## [TASK ITEM]
Every entry below is to be returned unchanged. Images are not part of the copy.

## [Itemized modification records]
════════
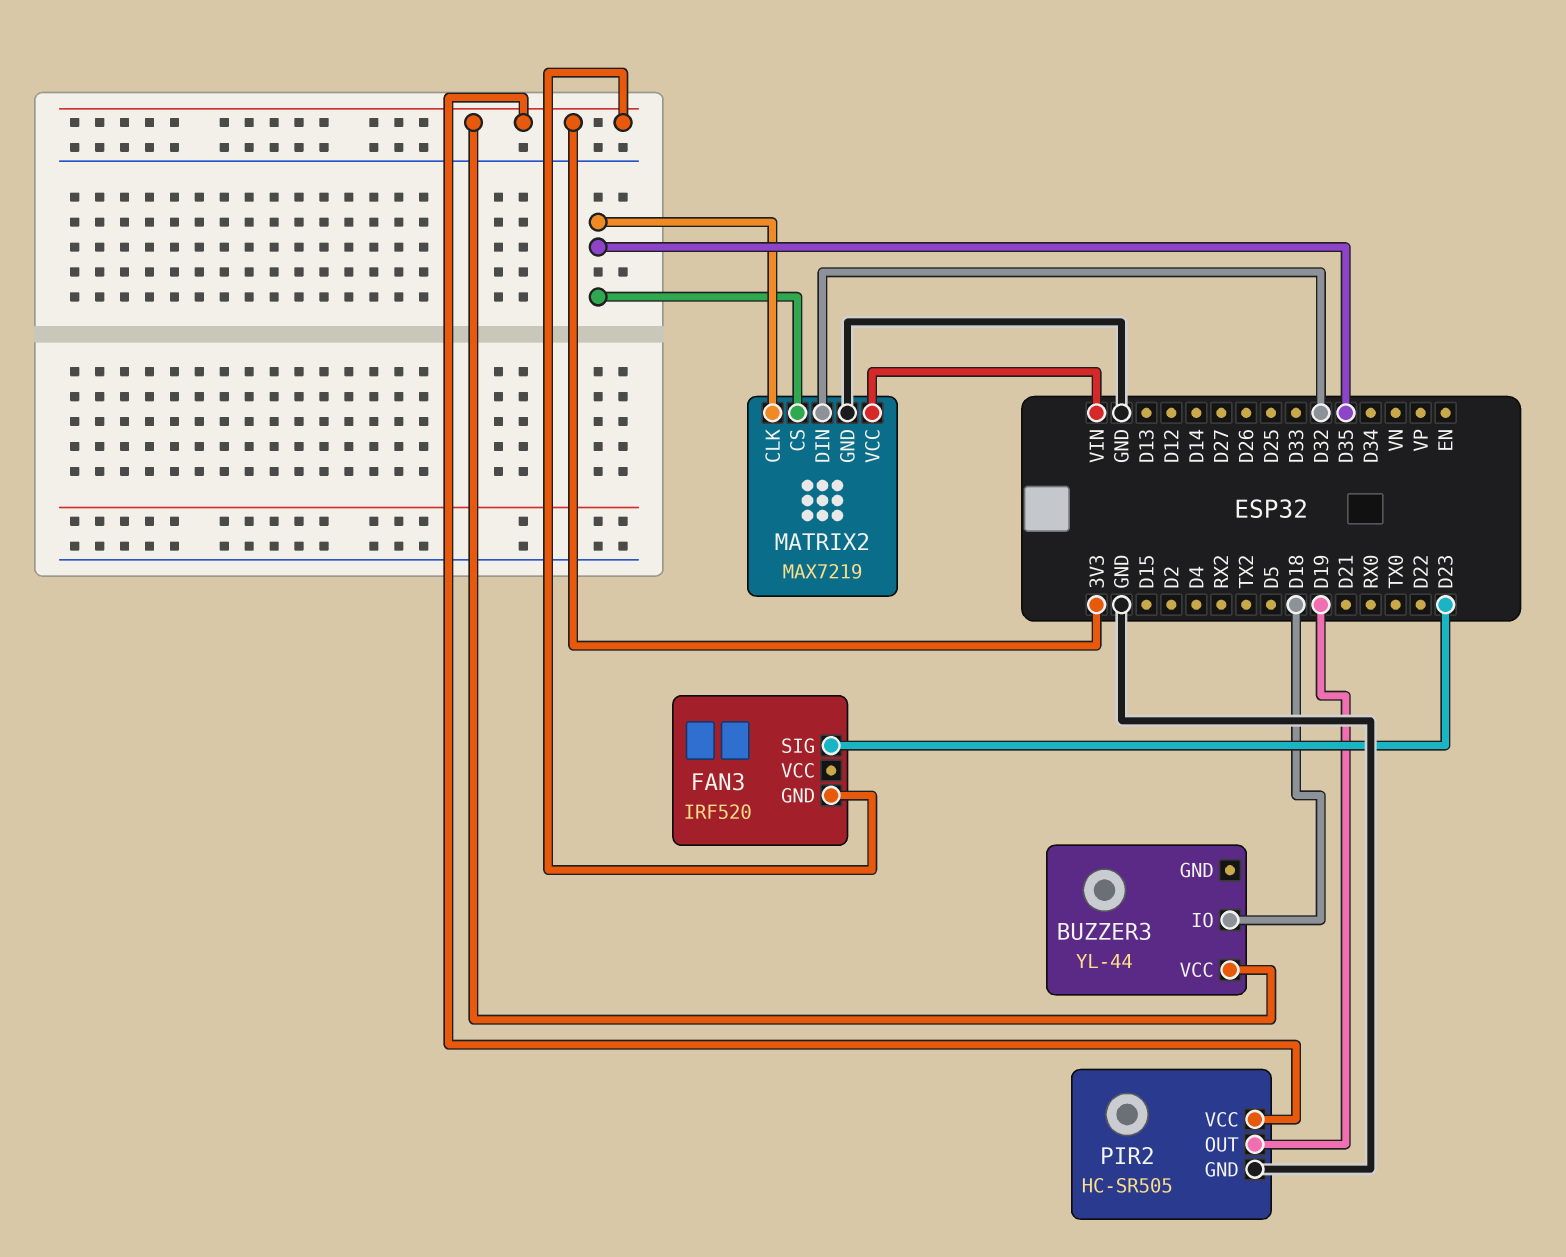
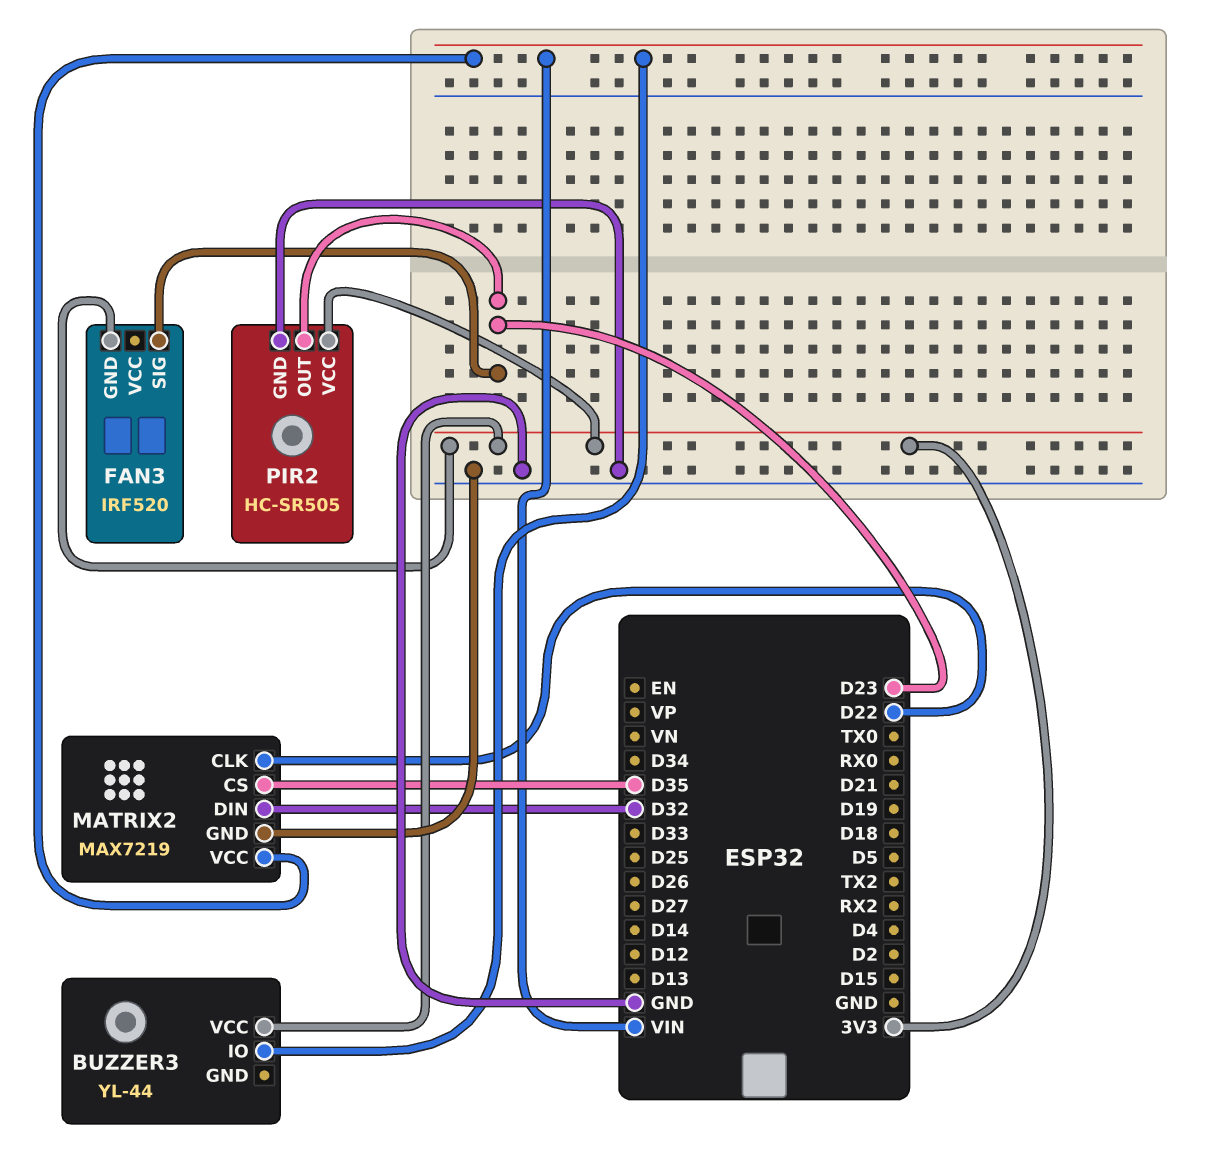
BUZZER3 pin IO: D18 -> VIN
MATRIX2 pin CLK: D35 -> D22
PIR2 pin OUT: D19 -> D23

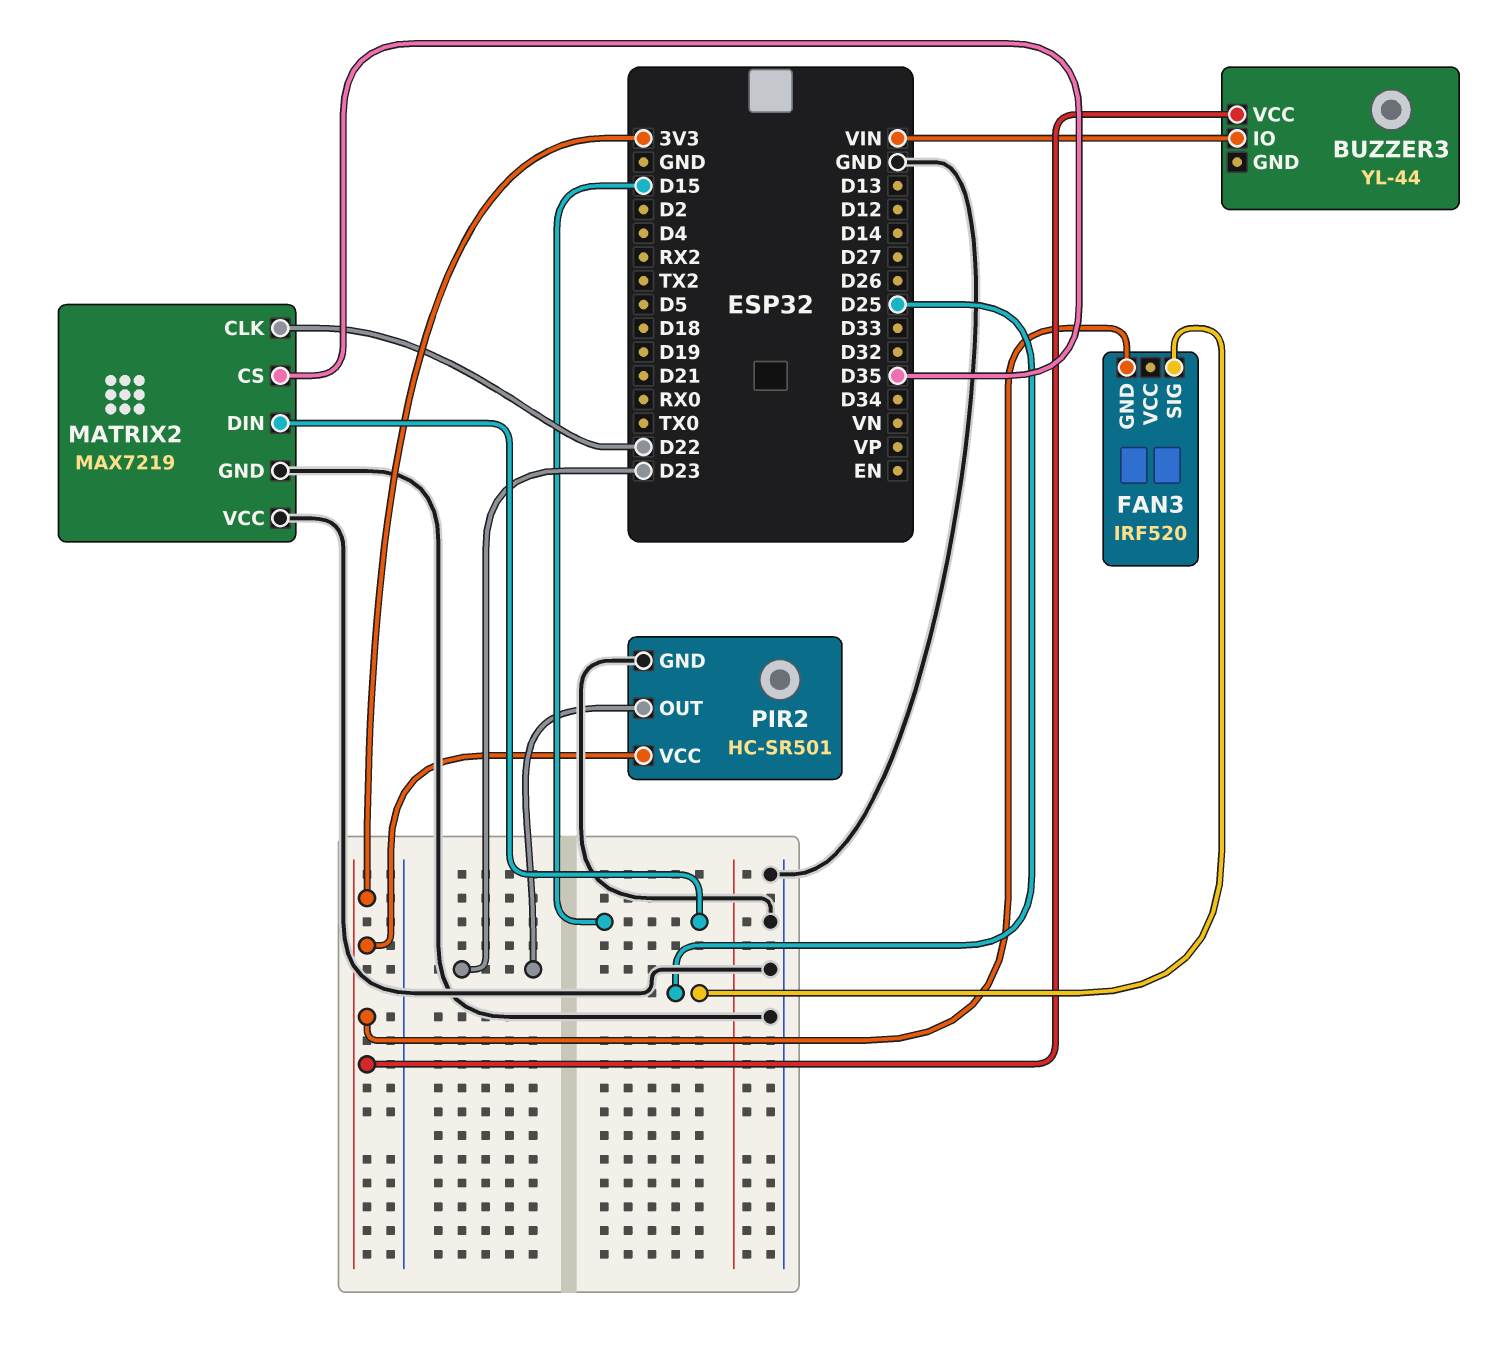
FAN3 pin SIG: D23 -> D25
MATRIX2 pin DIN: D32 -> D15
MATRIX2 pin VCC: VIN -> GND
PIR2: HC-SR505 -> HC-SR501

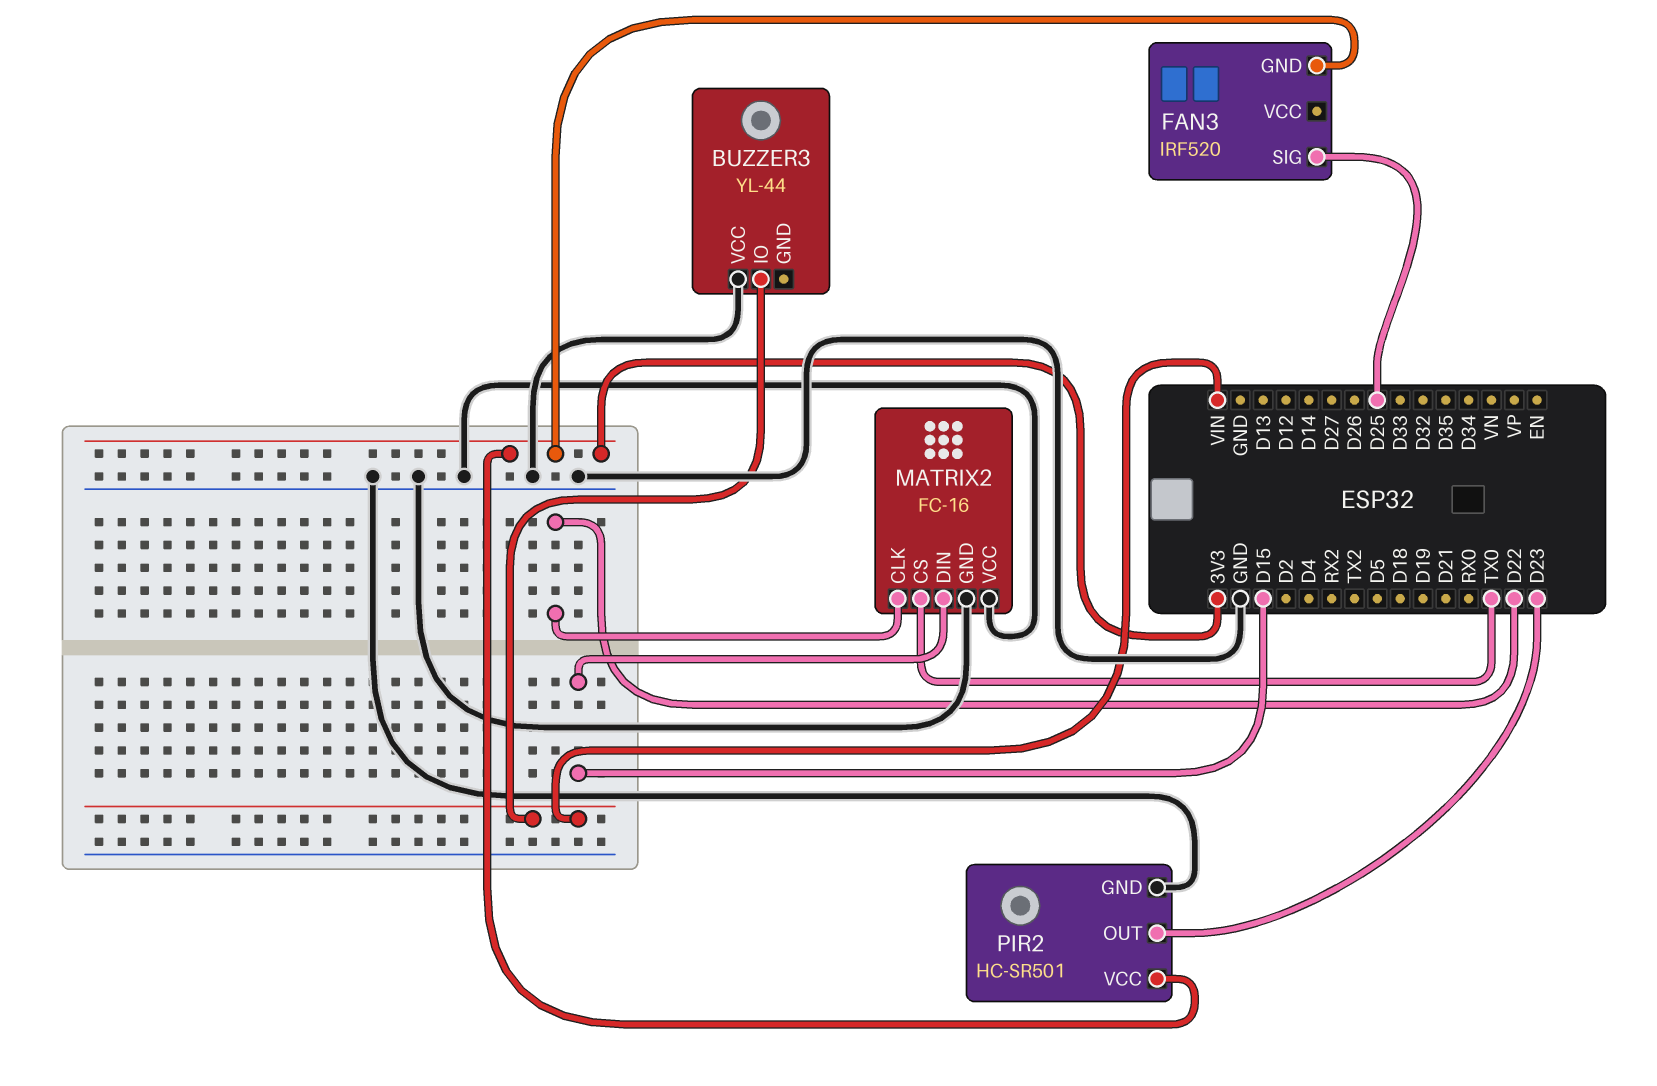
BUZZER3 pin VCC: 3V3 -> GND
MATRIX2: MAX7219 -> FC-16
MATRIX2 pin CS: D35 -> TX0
════════
## [ANSWER SECTION]
BUZZER3 pin IO: D18 -> VIN
MATRIX2 pin CLK: D35 -> D22
PIR2 pin OUT: D19 -> D23

FAN3 pin SIG: D23 -> D25
MATRIX2 pin DIN: D32 -> D15
MATRIX2 pin VCC: VIN -> GND
PIR2: HC-SR505 -> HC-SR501

BUZZER3 pin VCC: 3V3 -> GND
MATRIX2: MAX7219 -> FC-16
MATRIX2 pin CS: D35 -> TX0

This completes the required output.